* DIRECTIVE
Report every line in the items that contains the word "shape".

* TASK MATERIAL
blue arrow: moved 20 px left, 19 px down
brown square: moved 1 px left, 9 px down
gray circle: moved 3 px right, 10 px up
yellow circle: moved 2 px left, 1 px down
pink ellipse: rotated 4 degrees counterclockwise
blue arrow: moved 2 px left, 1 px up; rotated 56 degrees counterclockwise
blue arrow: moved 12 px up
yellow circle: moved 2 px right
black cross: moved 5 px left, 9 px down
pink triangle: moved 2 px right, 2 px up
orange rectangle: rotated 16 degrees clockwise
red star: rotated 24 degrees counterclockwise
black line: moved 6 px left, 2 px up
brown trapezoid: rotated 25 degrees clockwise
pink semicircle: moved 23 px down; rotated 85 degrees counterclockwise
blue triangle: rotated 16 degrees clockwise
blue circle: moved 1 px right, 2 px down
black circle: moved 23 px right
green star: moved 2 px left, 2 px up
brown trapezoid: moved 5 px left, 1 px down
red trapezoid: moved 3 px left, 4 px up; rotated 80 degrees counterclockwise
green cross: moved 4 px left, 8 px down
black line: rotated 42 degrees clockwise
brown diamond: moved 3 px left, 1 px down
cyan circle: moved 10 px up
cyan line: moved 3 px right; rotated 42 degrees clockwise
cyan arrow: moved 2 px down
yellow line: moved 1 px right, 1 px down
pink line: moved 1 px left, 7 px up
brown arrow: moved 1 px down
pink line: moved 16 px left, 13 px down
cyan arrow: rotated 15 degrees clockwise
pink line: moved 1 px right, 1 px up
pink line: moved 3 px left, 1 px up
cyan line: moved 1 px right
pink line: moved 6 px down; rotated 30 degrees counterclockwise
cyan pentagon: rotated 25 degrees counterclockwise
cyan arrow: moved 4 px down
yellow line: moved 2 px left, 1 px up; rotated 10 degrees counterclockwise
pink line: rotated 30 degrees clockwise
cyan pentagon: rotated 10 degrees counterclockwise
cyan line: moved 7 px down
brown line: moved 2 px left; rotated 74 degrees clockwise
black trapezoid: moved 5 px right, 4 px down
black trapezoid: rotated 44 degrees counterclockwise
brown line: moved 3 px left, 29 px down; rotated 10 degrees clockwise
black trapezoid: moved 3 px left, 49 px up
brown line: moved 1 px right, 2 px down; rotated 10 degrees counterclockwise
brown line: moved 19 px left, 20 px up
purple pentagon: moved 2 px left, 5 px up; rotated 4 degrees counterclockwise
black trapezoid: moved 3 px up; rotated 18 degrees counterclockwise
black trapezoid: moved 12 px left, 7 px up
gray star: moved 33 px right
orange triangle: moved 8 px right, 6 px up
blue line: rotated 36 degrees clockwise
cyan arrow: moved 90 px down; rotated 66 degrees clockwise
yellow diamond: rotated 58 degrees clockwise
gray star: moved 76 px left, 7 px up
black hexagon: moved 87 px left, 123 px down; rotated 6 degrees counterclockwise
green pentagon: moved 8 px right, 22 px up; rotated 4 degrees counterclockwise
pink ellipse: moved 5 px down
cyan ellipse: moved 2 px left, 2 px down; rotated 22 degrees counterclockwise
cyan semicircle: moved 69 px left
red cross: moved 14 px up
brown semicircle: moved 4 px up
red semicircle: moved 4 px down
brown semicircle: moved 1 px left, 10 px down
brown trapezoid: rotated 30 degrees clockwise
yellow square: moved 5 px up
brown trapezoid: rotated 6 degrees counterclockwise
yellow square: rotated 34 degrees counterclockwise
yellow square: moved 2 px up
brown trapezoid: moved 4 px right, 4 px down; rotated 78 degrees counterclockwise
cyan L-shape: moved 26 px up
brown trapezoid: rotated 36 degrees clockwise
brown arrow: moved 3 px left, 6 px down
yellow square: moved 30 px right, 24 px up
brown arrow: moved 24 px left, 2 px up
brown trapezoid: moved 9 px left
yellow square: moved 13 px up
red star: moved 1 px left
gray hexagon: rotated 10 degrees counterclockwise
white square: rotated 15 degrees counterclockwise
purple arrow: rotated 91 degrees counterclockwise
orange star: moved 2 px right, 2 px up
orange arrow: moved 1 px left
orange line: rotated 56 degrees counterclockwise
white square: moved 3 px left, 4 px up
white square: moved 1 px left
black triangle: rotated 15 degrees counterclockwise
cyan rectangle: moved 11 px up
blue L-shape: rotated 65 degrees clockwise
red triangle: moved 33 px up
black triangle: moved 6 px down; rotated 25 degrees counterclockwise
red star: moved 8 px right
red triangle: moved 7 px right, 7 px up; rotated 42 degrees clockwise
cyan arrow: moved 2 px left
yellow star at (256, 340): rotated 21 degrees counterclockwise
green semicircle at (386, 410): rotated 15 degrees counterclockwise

* THE OUTPUT
cyan L-shape: moved 26 px up
blue L-shape: rotated 65 degrees clockwise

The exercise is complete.